__Requirement__
In the data below, how many lines contain the string "Bowlingkegel"? Give only the number.

__Exercise materials__
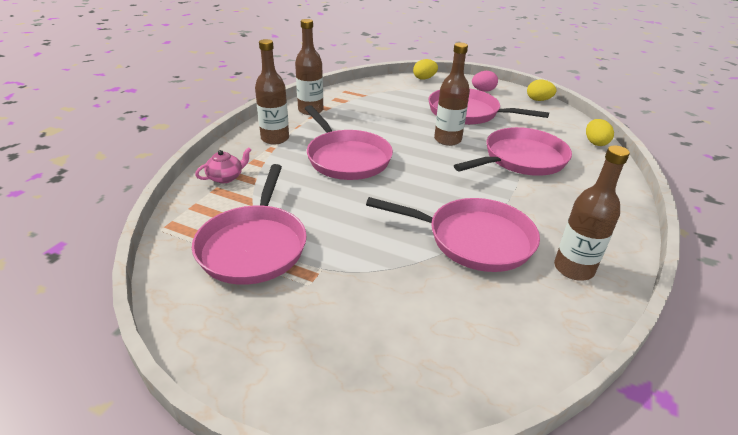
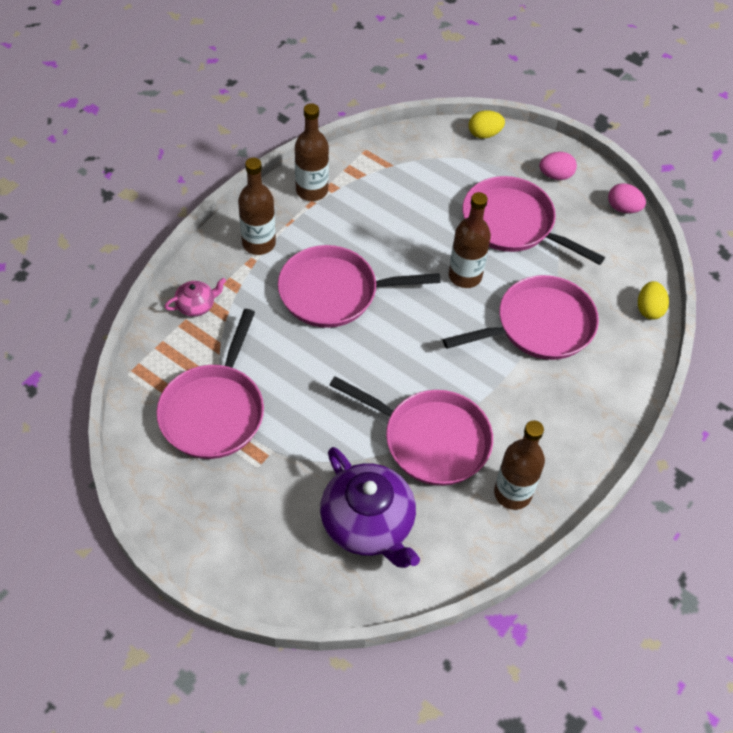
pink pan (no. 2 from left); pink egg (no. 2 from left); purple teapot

...

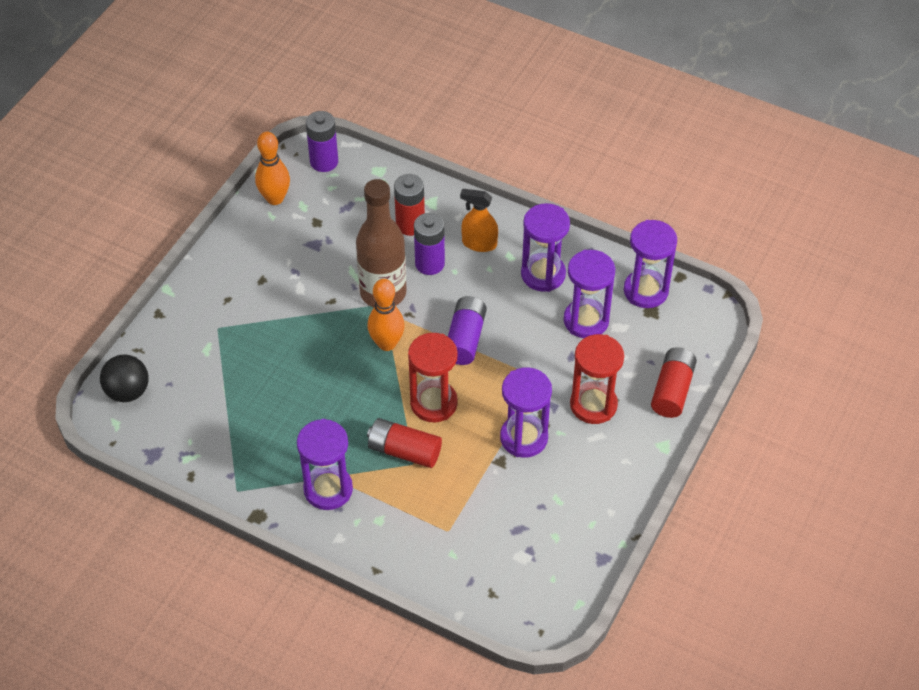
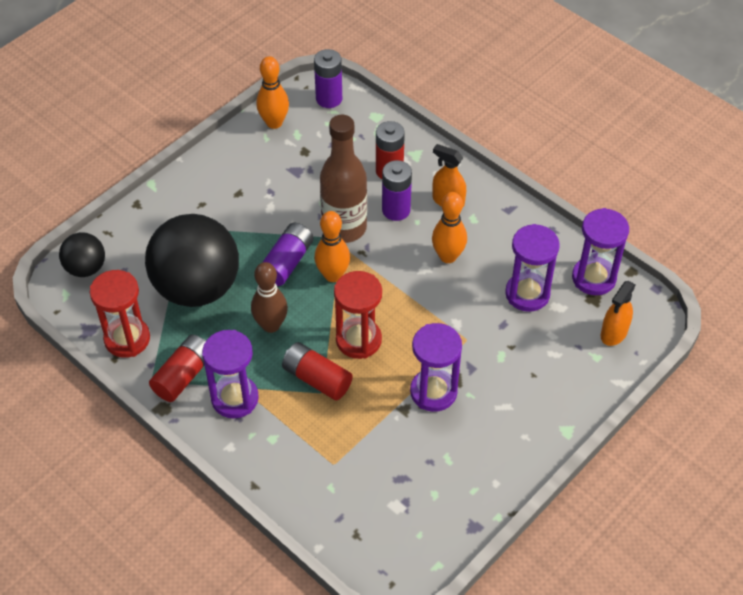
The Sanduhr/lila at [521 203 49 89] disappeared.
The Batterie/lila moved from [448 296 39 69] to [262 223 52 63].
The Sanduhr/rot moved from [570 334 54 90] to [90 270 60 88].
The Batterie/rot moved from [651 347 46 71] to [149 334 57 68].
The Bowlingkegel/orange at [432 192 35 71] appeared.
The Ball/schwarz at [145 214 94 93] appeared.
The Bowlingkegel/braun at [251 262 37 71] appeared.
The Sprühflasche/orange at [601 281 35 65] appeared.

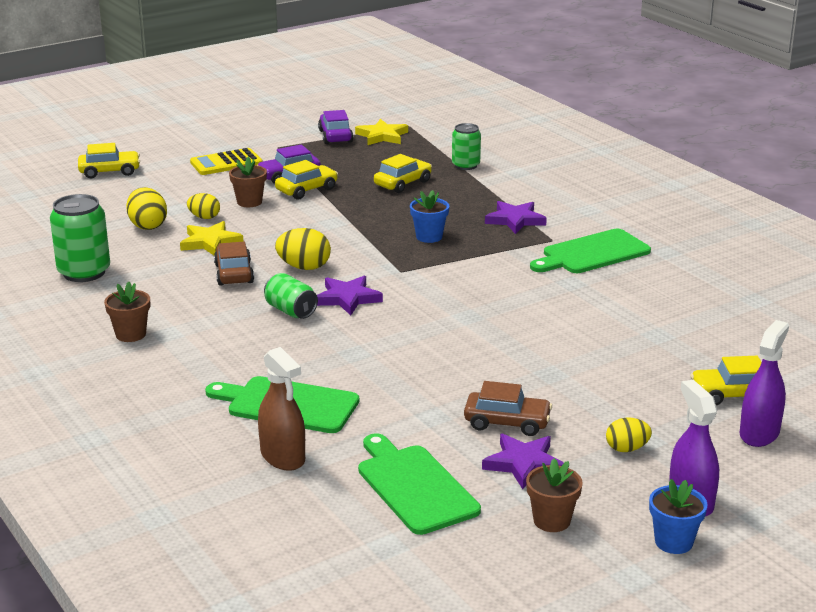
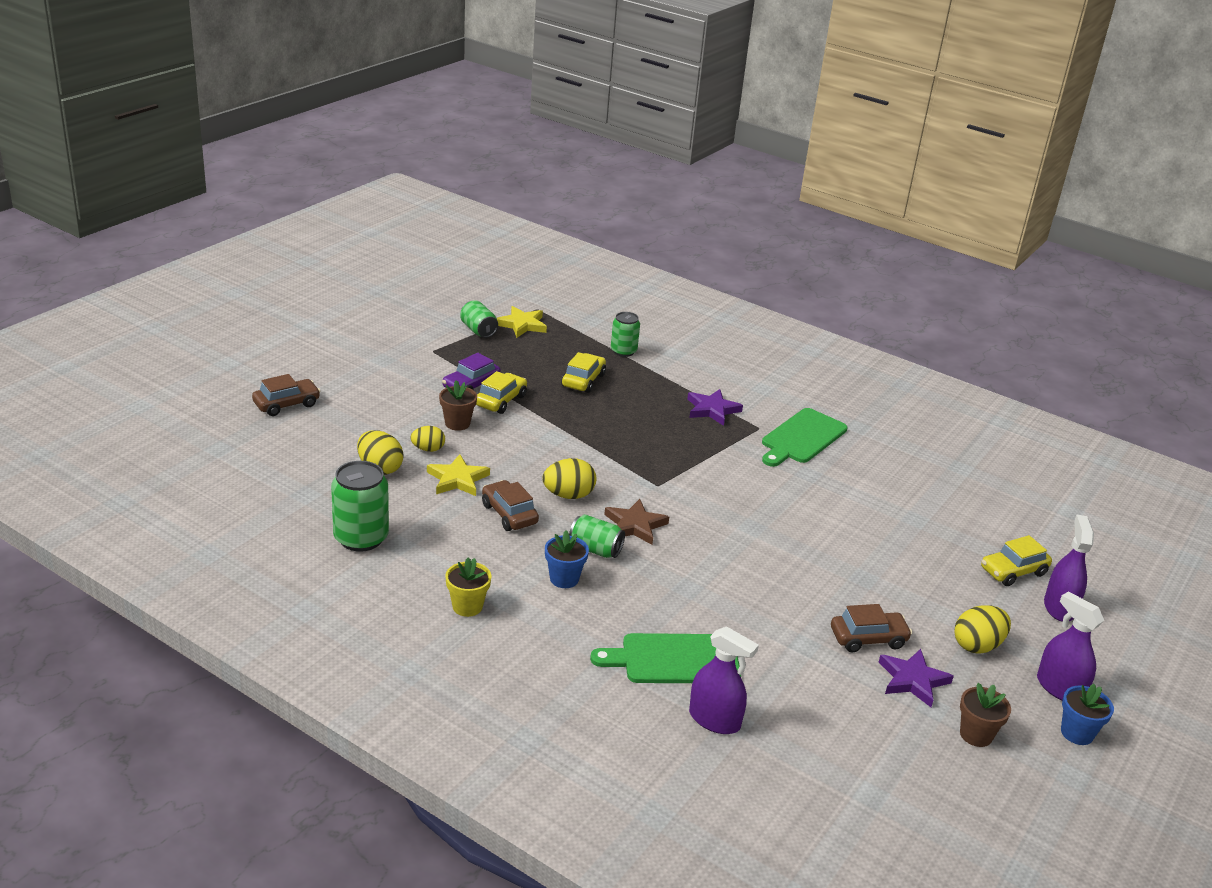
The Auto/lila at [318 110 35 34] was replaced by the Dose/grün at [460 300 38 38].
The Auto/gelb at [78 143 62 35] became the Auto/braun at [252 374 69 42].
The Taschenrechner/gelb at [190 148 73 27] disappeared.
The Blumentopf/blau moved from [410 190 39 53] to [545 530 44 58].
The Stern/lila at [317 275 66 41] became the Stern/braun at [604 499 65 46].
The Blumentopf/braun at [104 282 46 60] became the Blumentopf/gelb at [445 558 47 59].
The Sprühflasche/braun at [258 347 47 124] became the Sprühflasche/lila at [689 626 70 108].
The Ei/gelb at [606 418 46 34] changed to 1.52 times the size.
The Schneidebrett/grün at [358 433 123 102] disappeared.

__Result of the task__
2